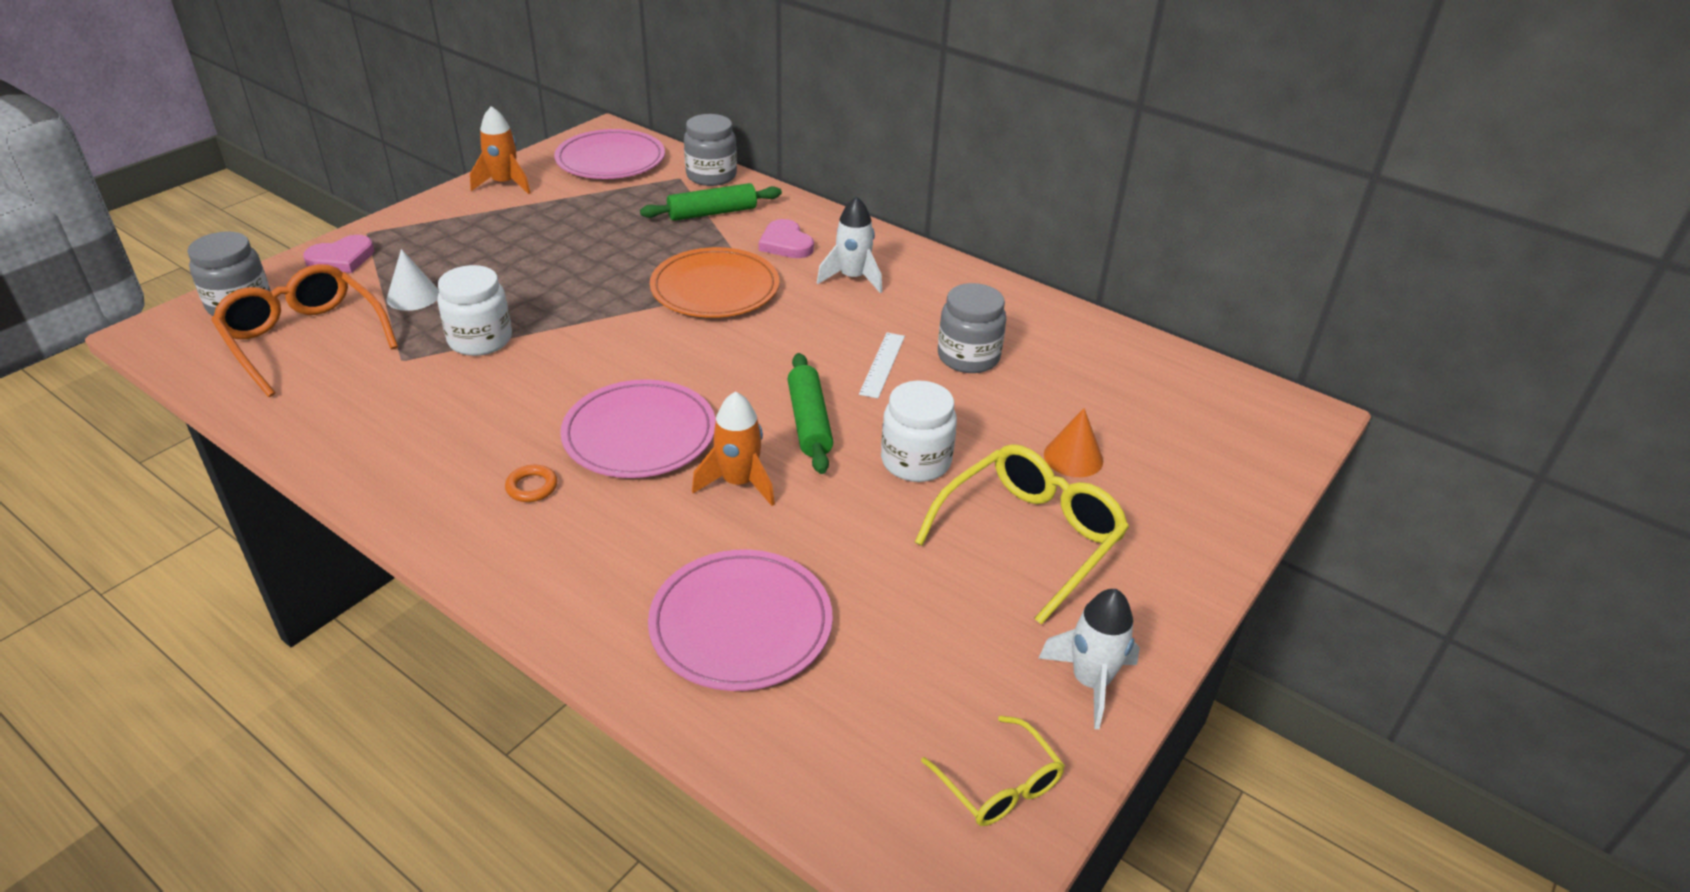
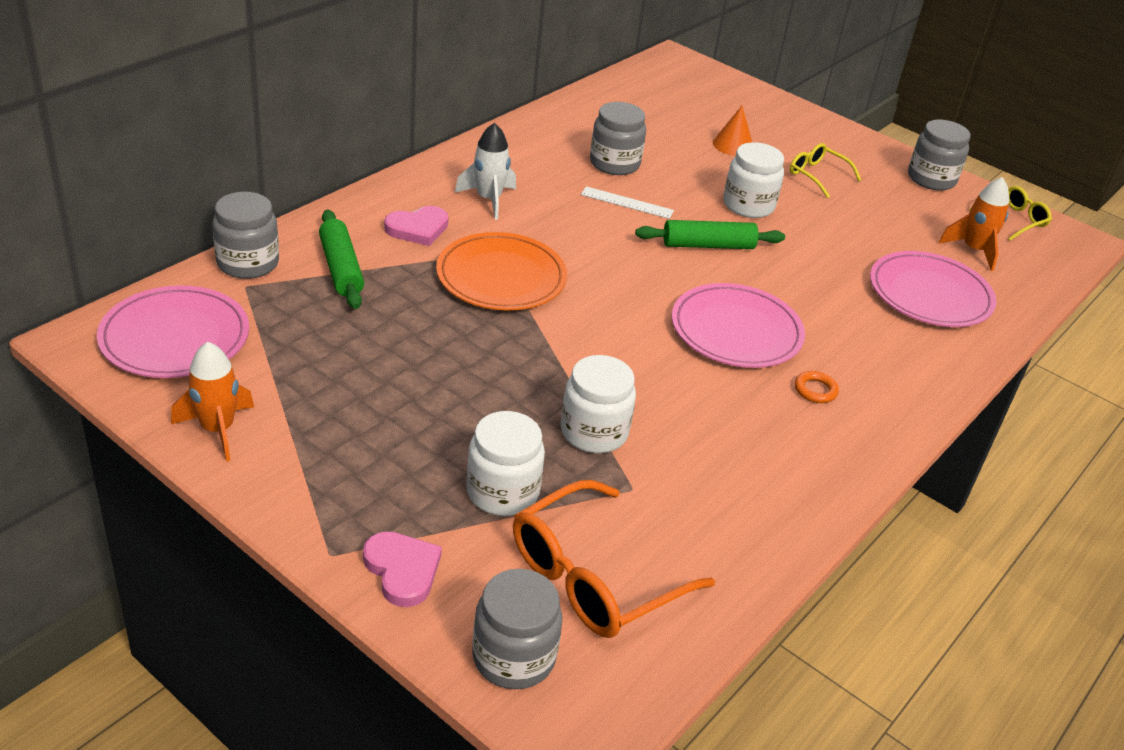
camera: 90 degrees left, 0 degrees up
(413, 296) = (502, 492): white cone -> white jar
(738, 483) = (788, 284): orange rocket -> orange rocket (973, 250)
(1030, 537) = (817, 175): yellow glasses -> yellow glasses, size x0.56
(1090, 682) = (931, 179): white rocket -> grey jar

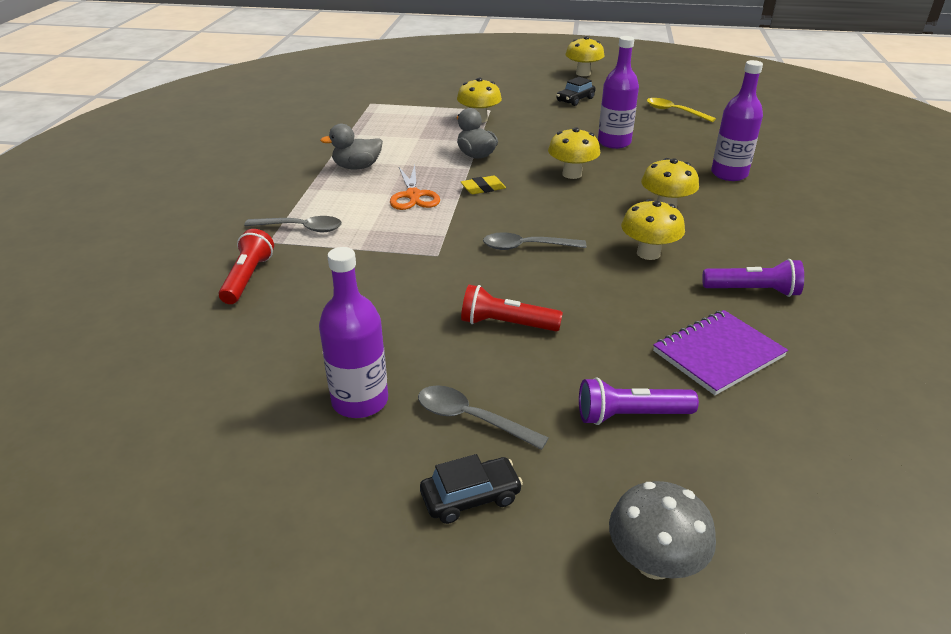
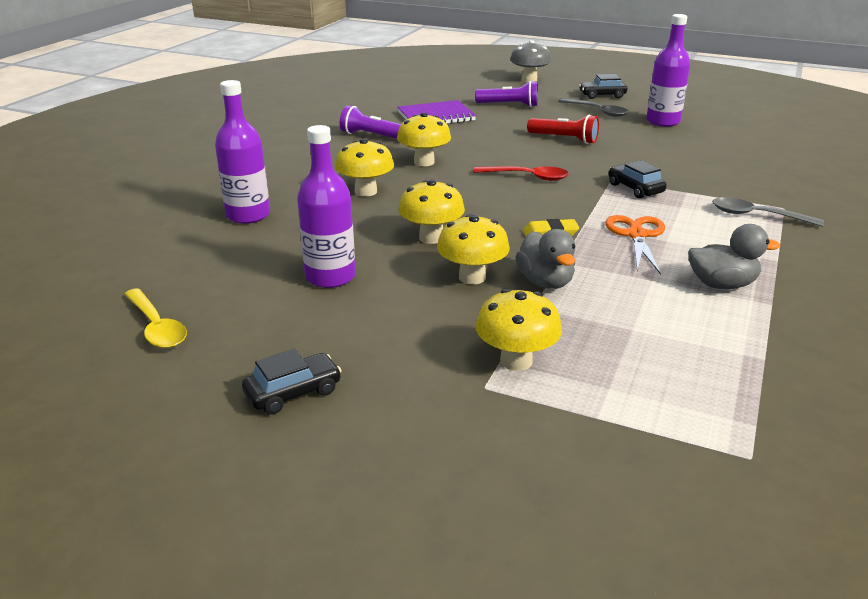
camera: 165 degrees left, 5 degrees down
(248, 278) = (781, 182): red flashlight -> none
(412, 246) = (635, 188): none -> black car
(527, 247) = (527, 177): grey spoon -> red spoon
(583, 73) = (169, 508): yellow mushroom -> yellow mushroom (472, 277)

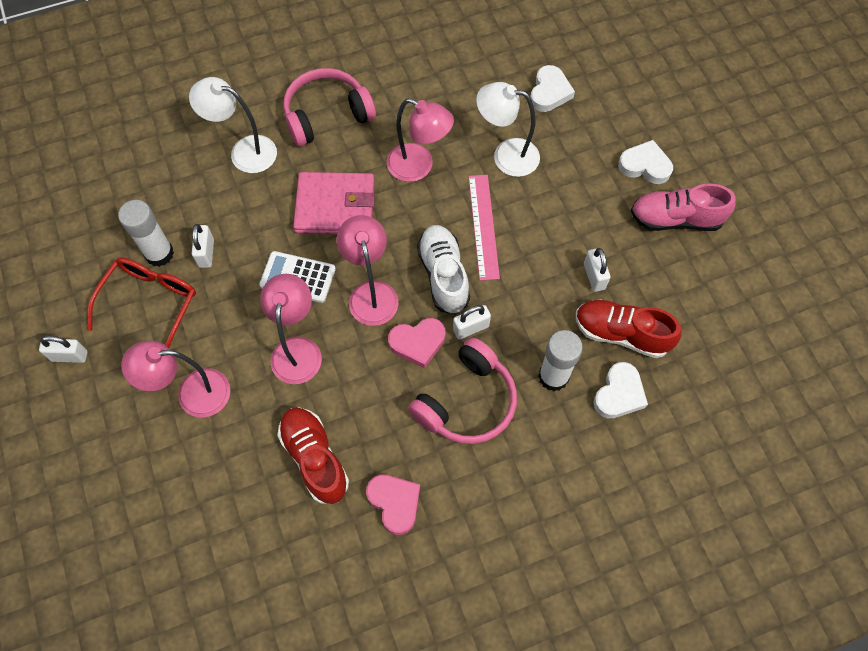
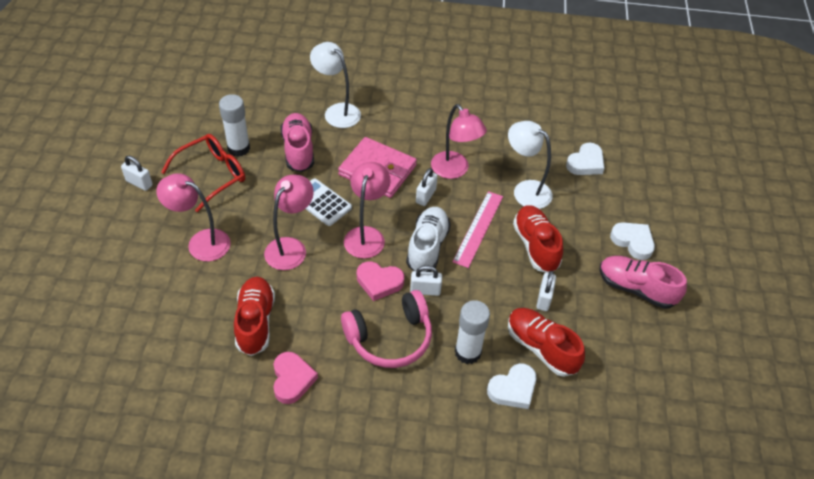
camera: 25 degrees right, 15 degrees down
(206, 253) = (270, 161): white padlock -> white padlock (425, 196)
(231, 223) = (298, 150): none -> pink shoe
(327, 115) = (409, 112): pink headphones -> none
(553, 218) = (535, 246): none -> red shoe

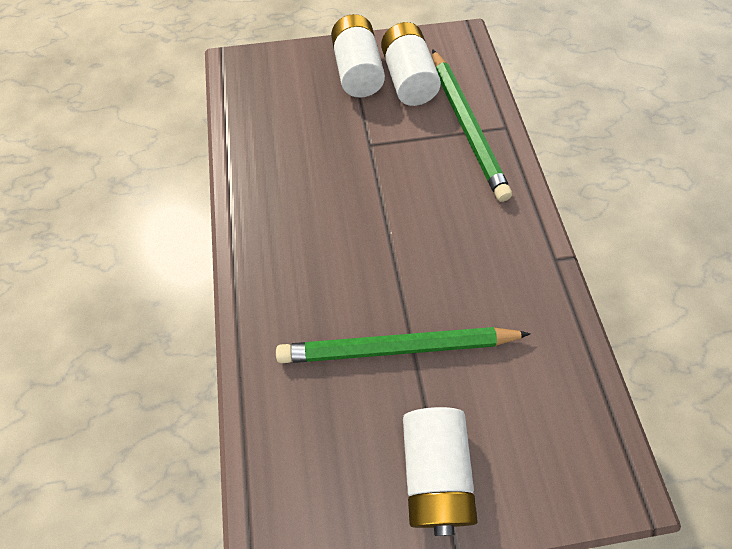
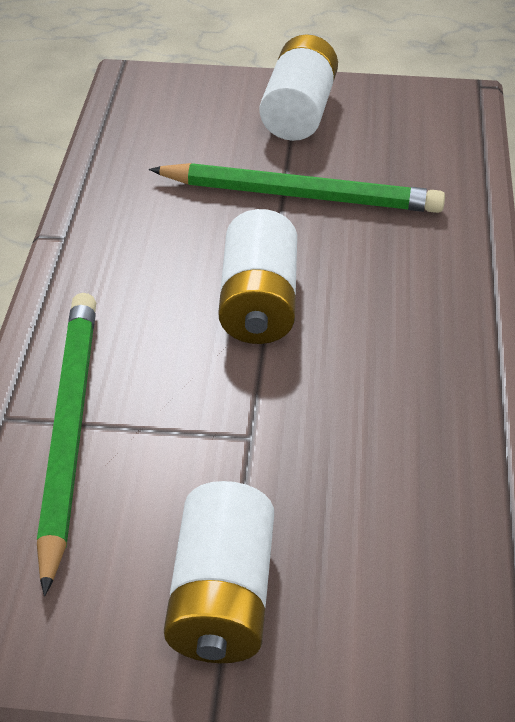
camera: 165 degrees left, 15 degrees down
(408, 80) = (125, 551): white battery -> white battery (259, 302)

◆ TASK TO COMPLETE
Set the pictures aside and retype exactly the lines above from the line with "(583, 73) = (169, 508): yellow" to the line with "(327, 115) = (409, 112): pink", both included, adding no others.

◆ RESULT
(583, 73) = (169, 508): yellow mushroom -> yellow mushroom (472, 277)

camera: 25 degrees right, 15 degrees down
(206, 253) = (270, 161): white padlock -> white padlock (425, 196)
(231, 223) = (298, 150): none -> pink shoe
(327, 115) = (409, 112): pink headphones -> none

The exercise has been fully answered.